● **Data to process**
==*==
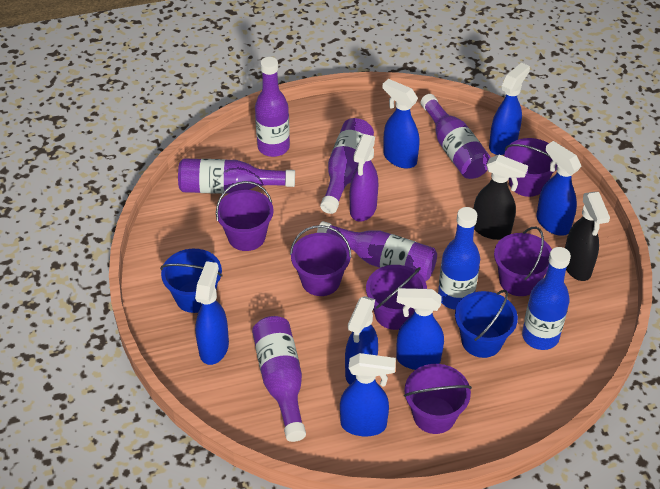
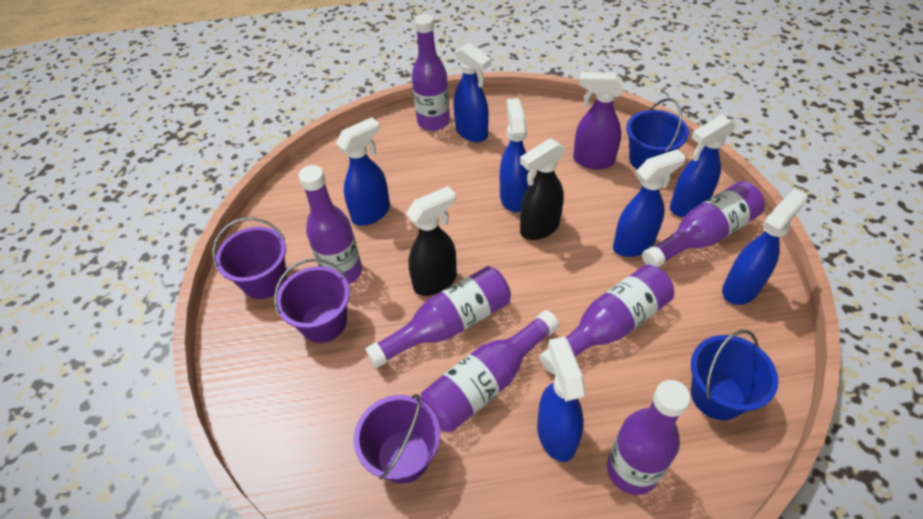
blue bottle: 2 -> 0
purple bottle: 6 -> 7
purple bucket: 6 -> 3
==*==
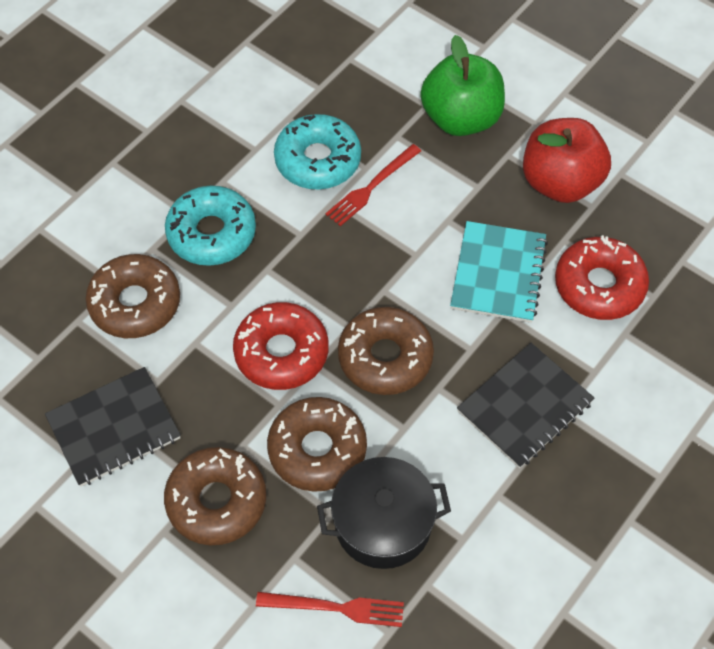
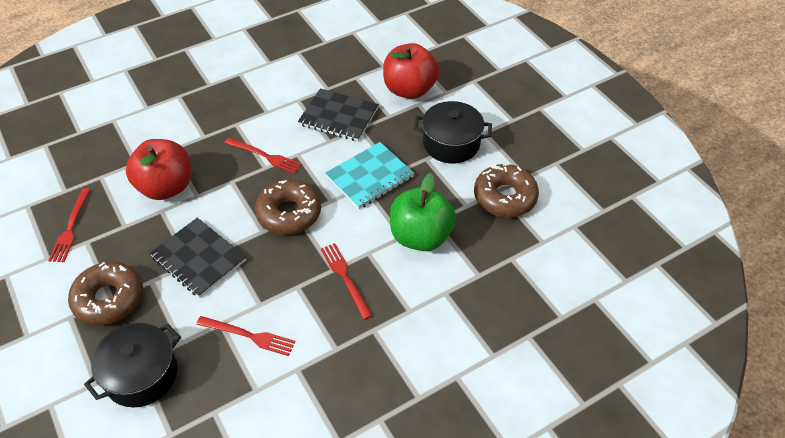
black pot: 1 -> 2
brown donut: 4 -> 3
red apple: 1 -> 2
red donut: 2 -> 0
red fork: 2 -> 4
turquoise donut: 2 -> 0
==*==
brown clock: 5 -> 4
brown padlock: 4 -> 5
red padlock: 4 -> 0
==*==
● **Task description**
Each line containing "brown" belongs in the answer; pick these out of the material and copy them.

● **Answer for this exercise**
brown donut: 4 -> 3
brown clock: 5 -> 4
brown padlock: 4 -> 5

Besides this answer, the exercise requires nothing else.